TASK: The entries below contain a line with "purple pot [81,221,249,355]" and a line with "none -> black mushroom [103,246,175,321]". Quote exactly those two lines and all lines between them.

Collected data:

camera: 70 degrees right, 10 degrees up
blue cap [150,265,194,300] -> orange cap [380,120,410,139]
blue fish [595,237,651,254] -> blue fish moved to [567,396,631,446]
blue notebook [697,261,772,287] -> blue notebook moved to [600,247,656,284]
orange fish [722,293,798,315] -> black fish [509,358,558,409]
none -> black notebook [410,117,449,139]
--
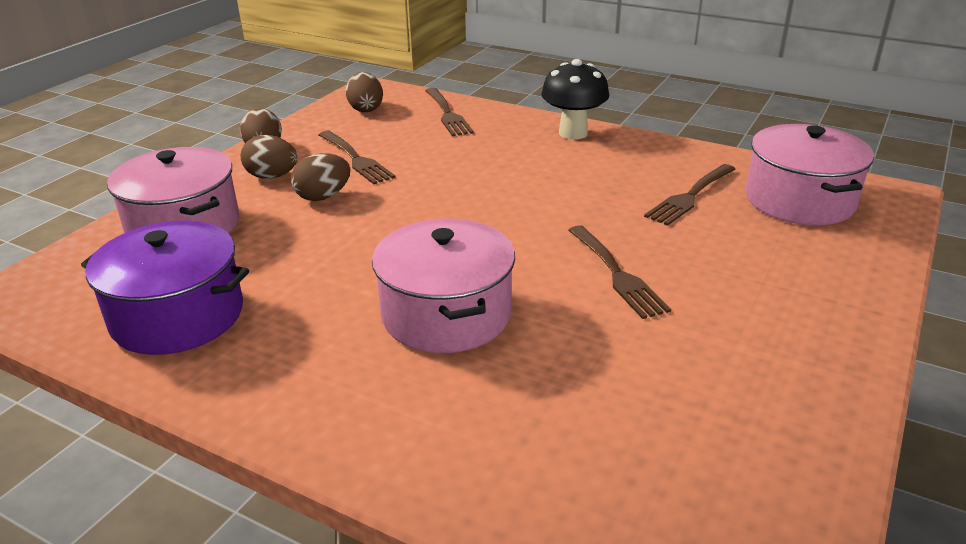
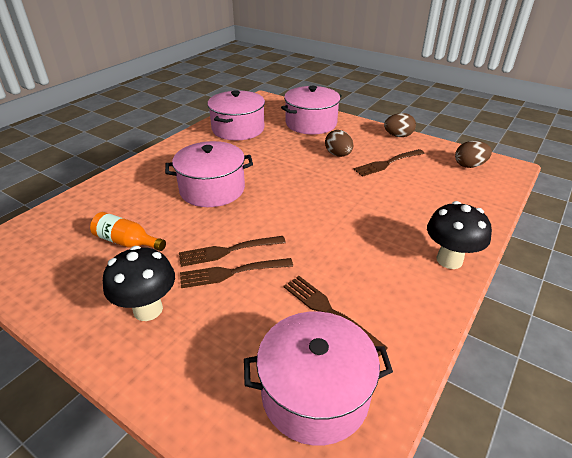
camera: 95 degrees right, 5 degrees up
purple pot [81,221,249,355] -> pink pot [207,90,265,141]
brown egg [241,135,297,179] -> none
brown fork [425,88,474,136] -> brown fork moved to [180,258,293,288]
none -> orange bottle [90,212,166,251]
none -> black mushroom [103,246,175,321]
...
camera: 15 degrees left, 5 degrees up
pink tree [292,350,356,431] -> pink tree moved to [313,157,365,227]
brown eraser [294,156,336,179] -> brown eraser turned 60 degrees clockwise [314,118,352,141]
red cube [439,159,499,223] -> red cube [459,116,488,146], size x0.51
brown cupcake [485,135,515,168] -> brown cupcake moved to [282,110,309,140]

ANSWER BOX:
purple pot [81,221,249,355] -> pink pot [207,90,265,141]
brown egg [241,135,297,179] -> none
brown fork [425,88,474,136] -> brown fork moved to [180,258,293,288]
none -> orange bottle [90,212,166,251]
none -> black mushroom [103,246,175,321]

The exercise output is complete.